:: DATA ::
== Segment start ==

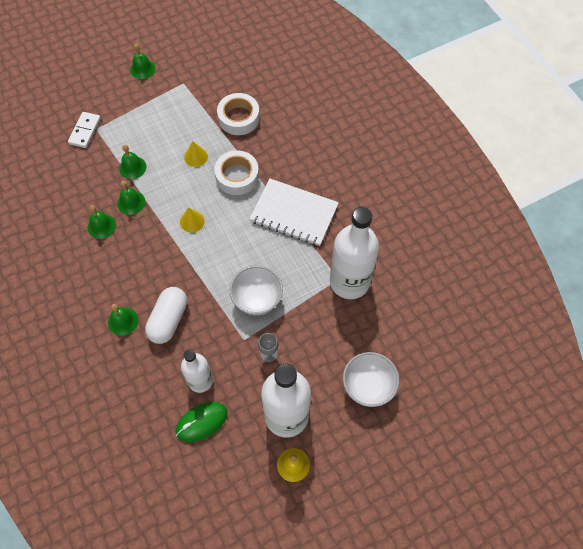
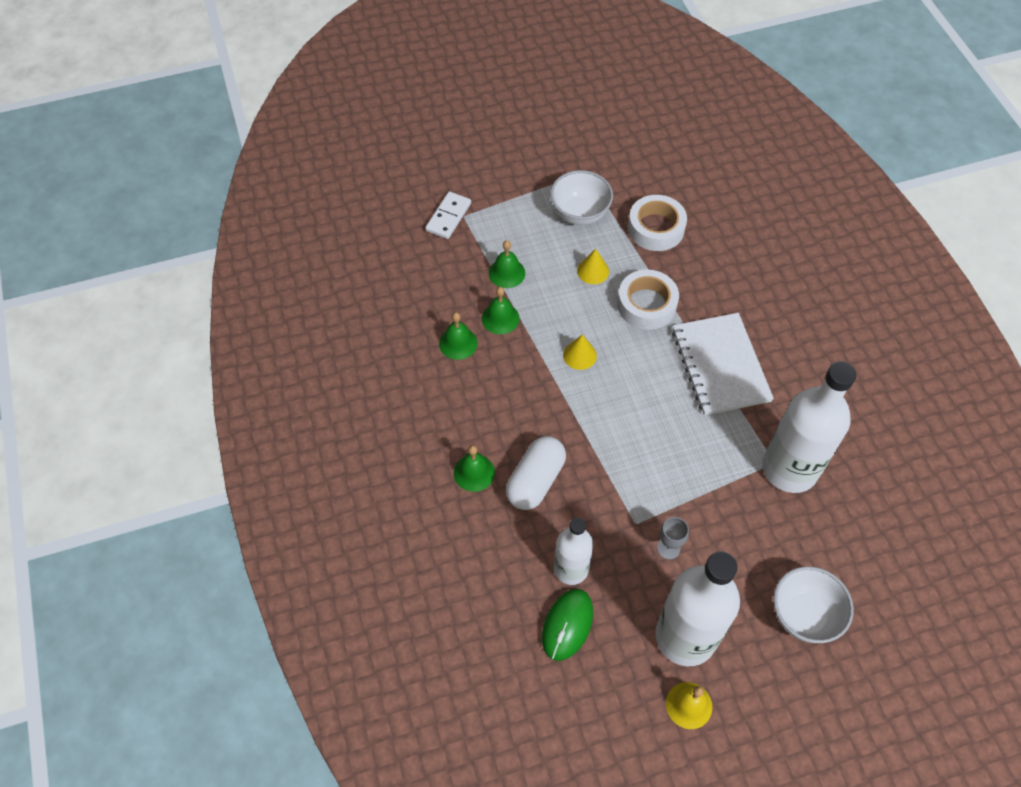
camera: 10 degrees right, 5 degrees down
(142, 69) = (532, 147): green bell -> none
(201, 422) = (567, 625): green mouse -> green mouse turned 45 degrees counterclockwise
(257, 299) = (659, 472): white bowl -> white bowl (579, 214)
(294, 213) = (720, 365): white notebook -> white notebook turned 45 degrees clockwise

== Segment end ==

:: AIM OF THE EXERCISE ::
For every line above that has "green" in it, copy the line.

:: WRITTEN SOLUTION ::
(142, 69) = (532, 147): green bell -> none
(201, 422) = (567, 625): green mouse -> green mouse turned 45 degrees counterclockwise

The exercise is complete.